** Opening Given data block **

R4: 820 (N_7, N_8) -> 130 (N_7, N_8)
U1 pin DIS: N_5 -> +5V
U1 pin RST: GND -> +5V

** Closing Given data block **
** Opening Given data block **

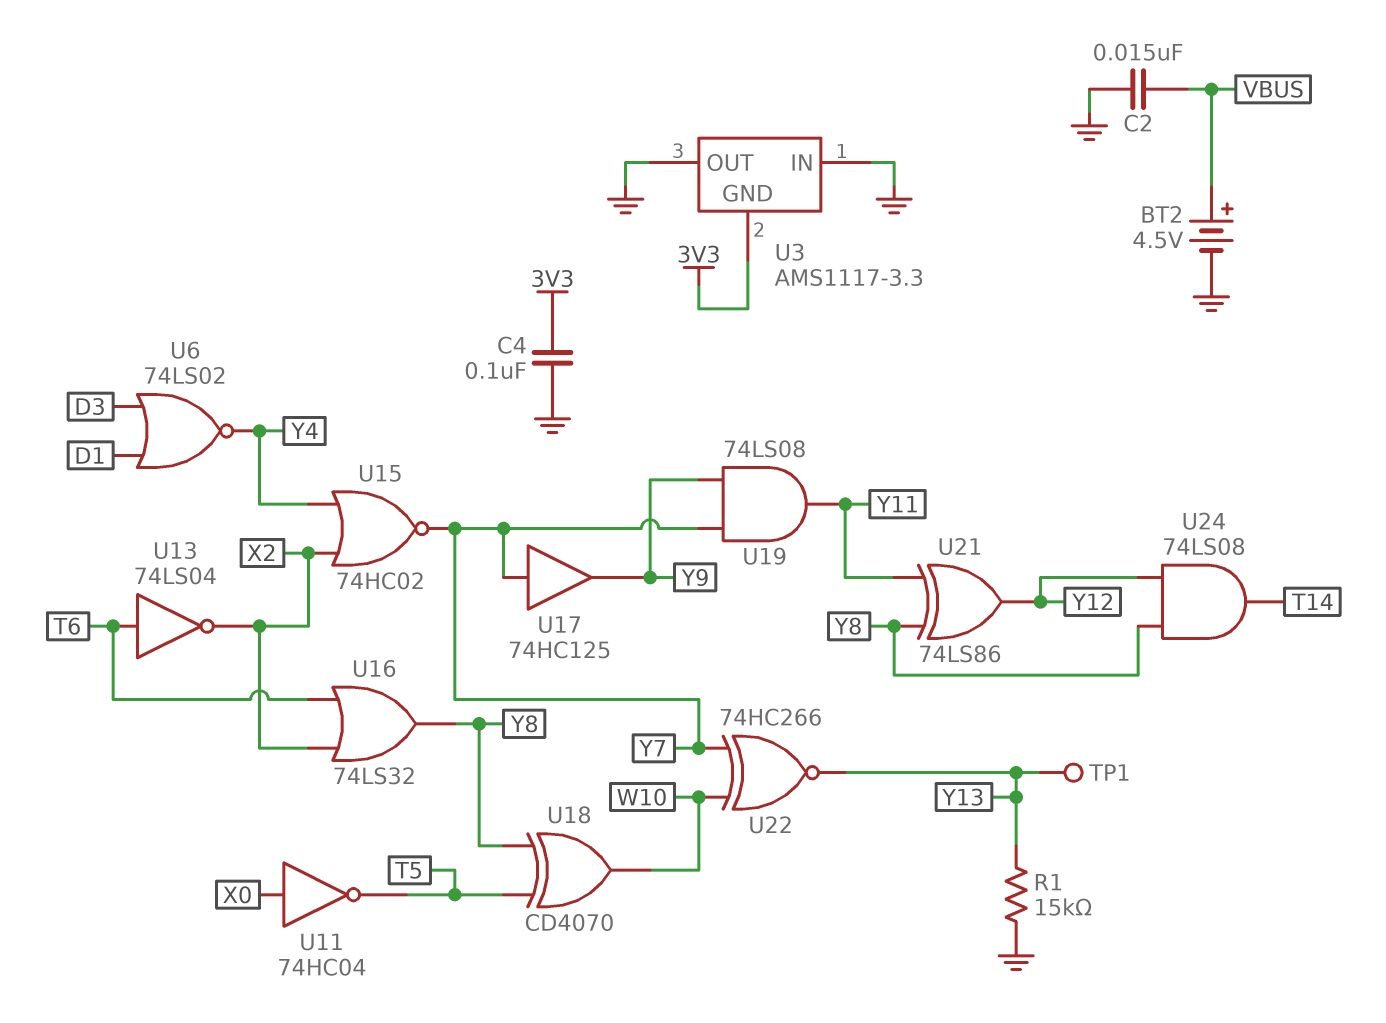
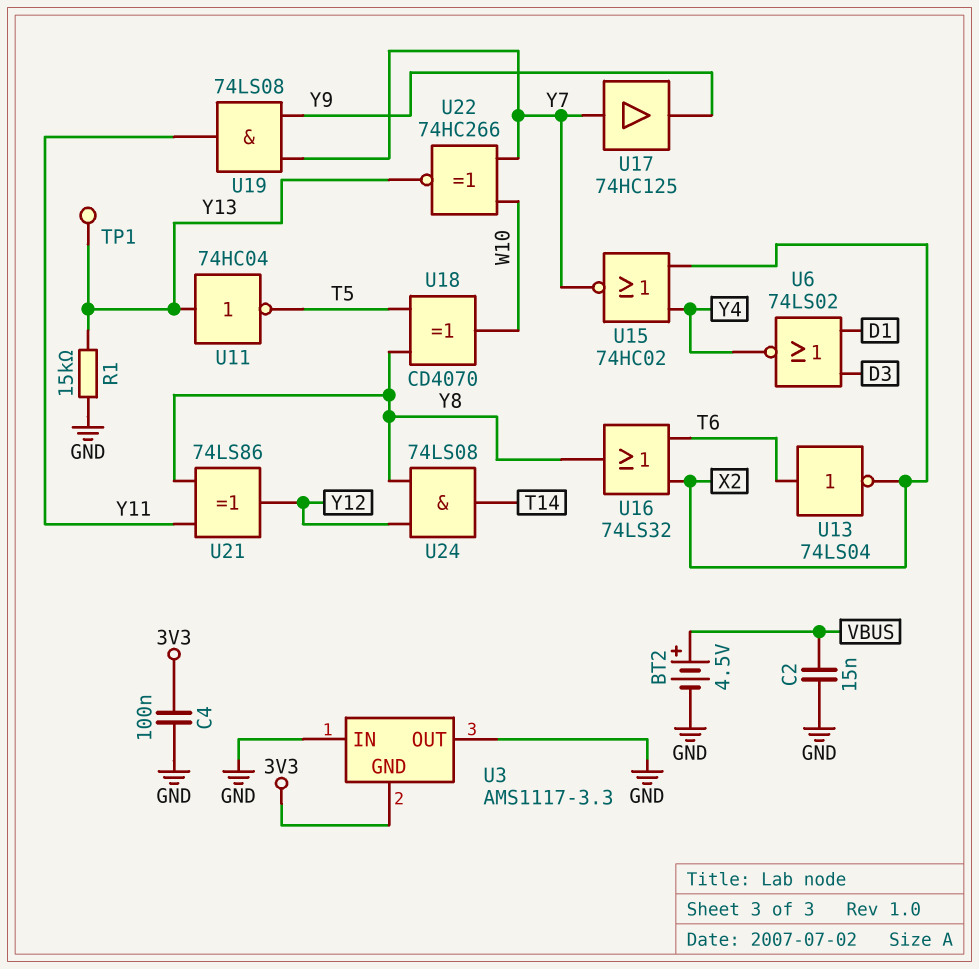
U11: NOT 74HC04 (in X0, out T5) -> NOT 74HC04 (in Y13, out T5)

** Closing Given data block **
** Opening Given data block **

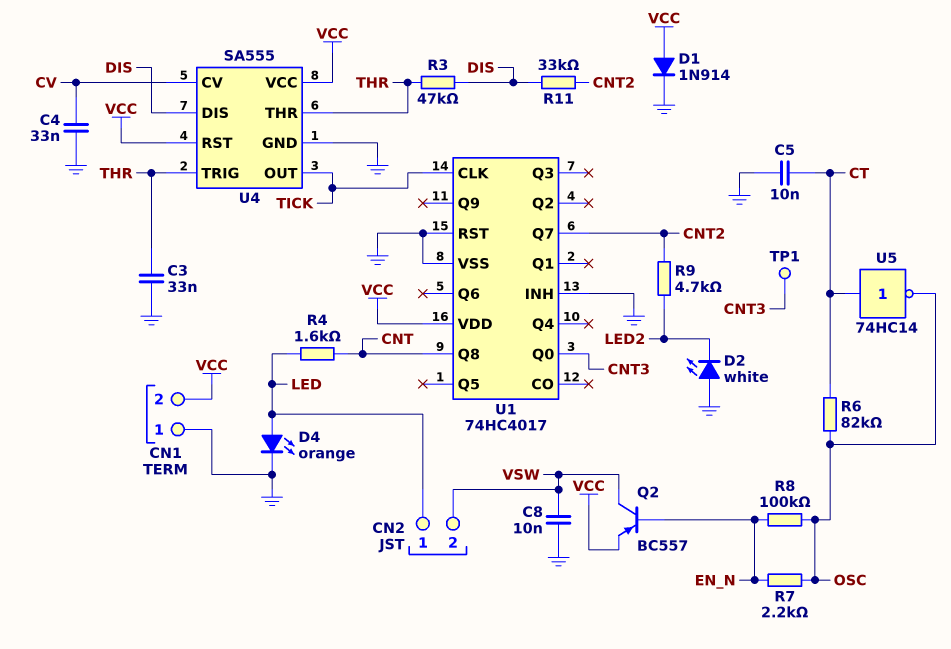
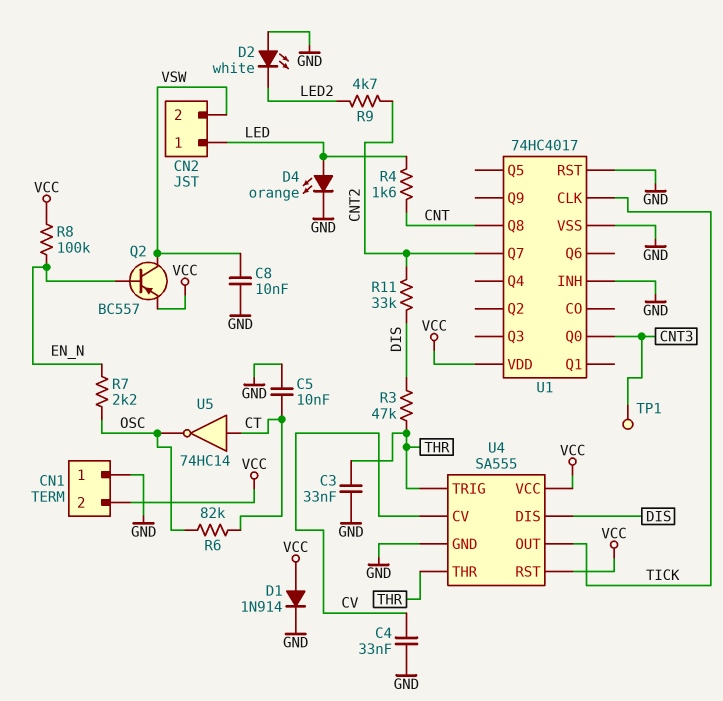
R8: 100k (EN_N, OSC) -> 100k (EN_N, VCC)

** Closing Given data block **

● Instructions to follow
Whatever else the listing above holds, retype exactly only the lines from the one containing "R4: 820 (N_7, N_8) -> 130 (N_7, N_8)" to the one containing "U1 pin RST: GND -> +5V", both ends kept.

● Problem solution
R4: 820 (N_7, N_8) -> 130 (N_7, N_8)
U1 pin DIS: N_5 -> +5V
U1 pin RST: GND -> +5V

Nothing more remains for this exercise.